#### Problem details:
When the line containing "purple light bulb: 3 -> 2" appears in the entries below, begin printing there and stop after the line containing "yellow teapot: 0 -> 5"; print each of those lines exactly and no other line.

BEGIN Recorded information

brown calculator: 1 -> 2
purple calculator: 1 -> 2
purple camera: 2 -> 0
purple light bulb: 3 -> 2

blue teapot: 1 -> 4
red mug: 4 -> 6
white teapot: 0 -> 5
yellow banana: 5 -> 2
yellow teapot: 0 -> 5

END Recorded information
BEGIN Recorded information

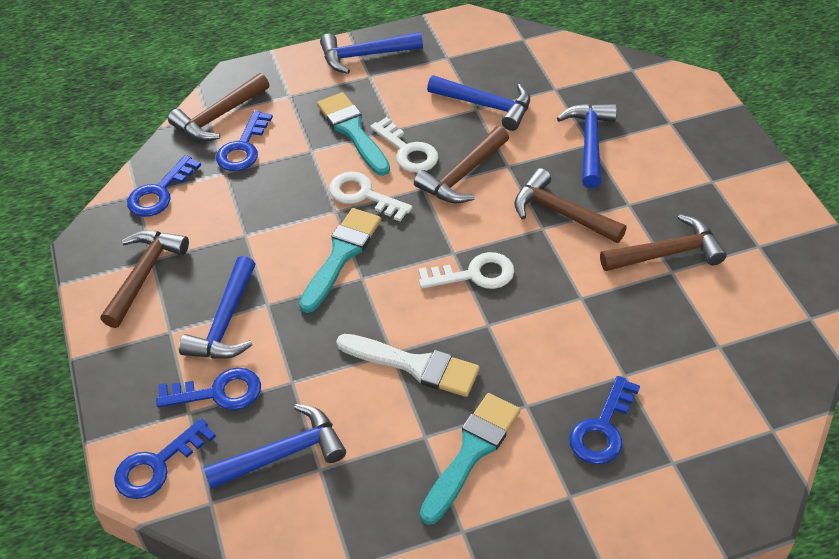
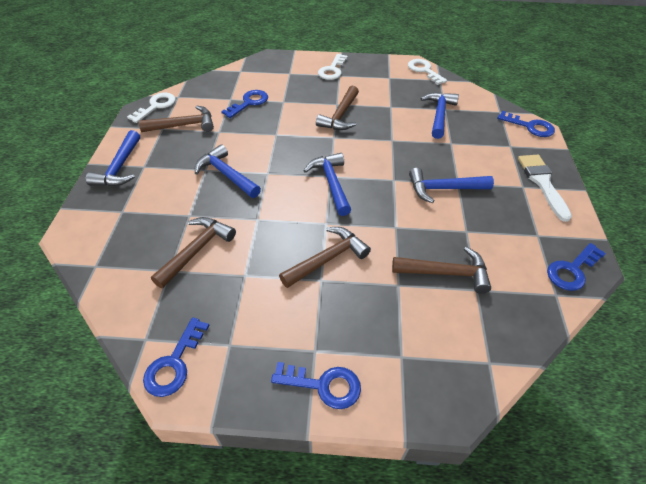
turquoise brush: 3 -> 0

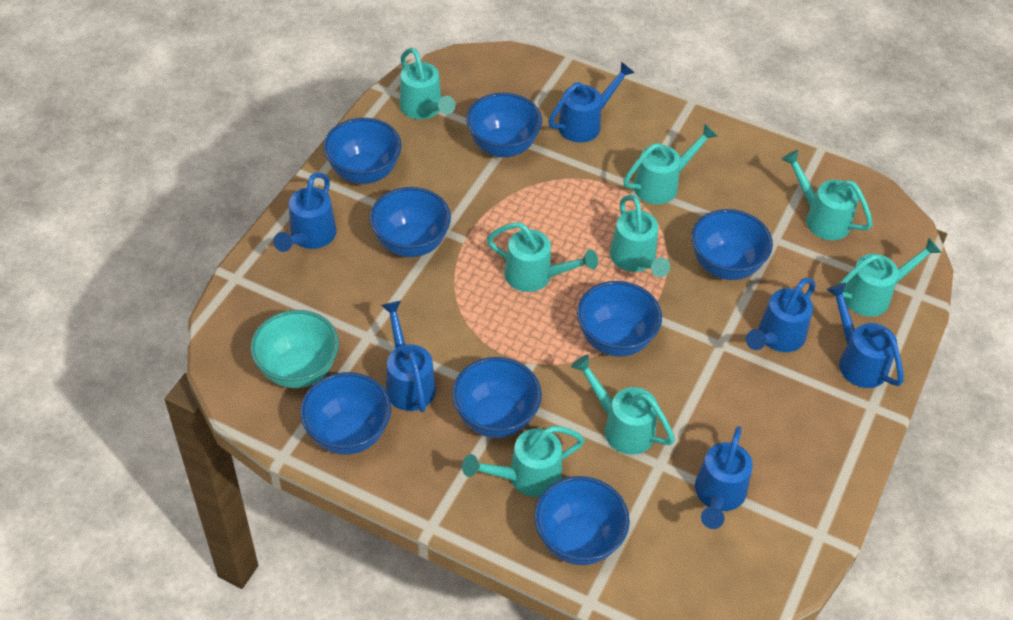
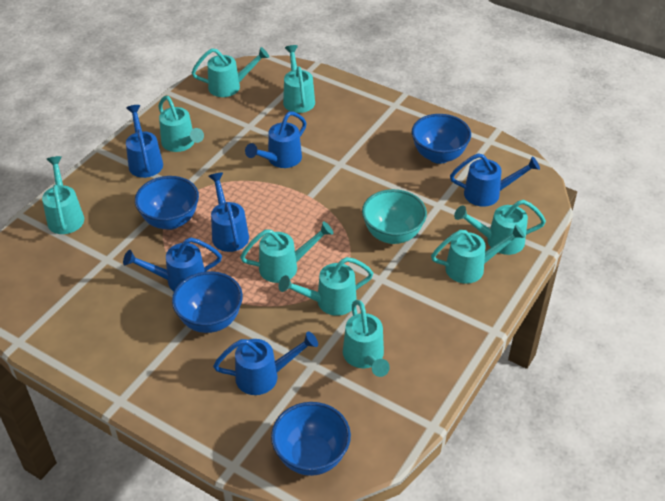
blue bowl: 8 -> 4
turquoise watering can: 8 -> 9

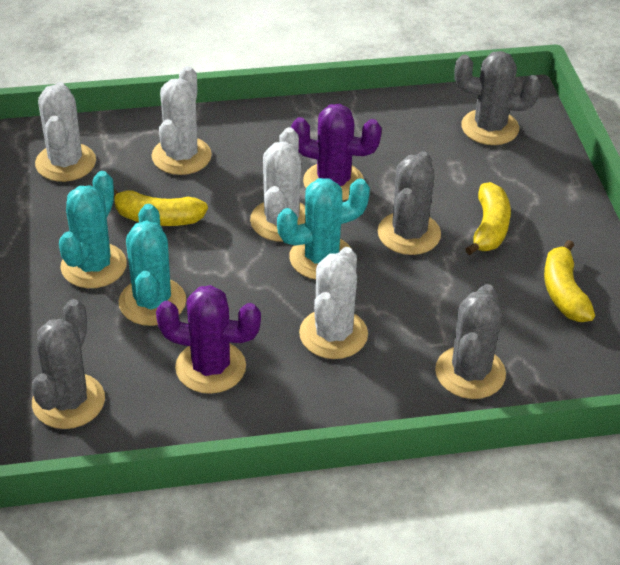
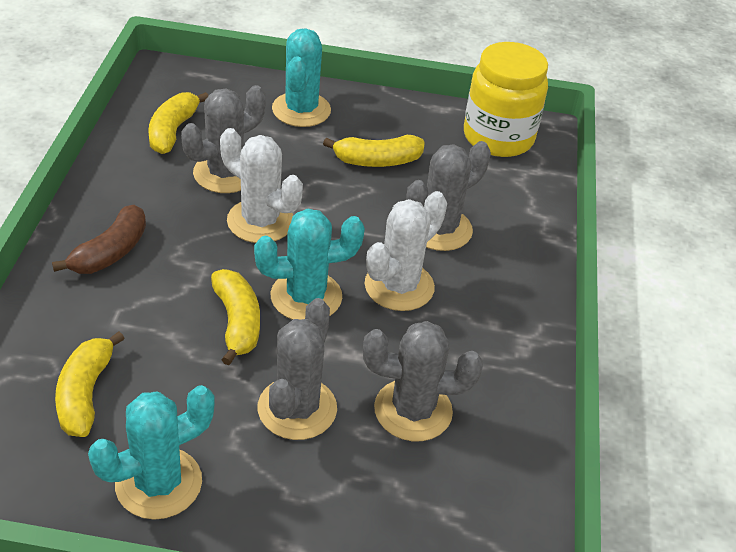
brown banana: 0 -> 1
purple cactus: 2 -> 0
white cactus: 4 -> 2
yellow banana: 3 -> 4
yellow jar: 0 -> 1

END Recorded information

#### Answer to this problem:
purple light bulb: 3 -> 2

blue teapot: 1 -> 4
red mug: 4 -> 6
white teapot: 0 -> 5
yellow banana: 5 -> 2
yellow teapot: 0 -> 5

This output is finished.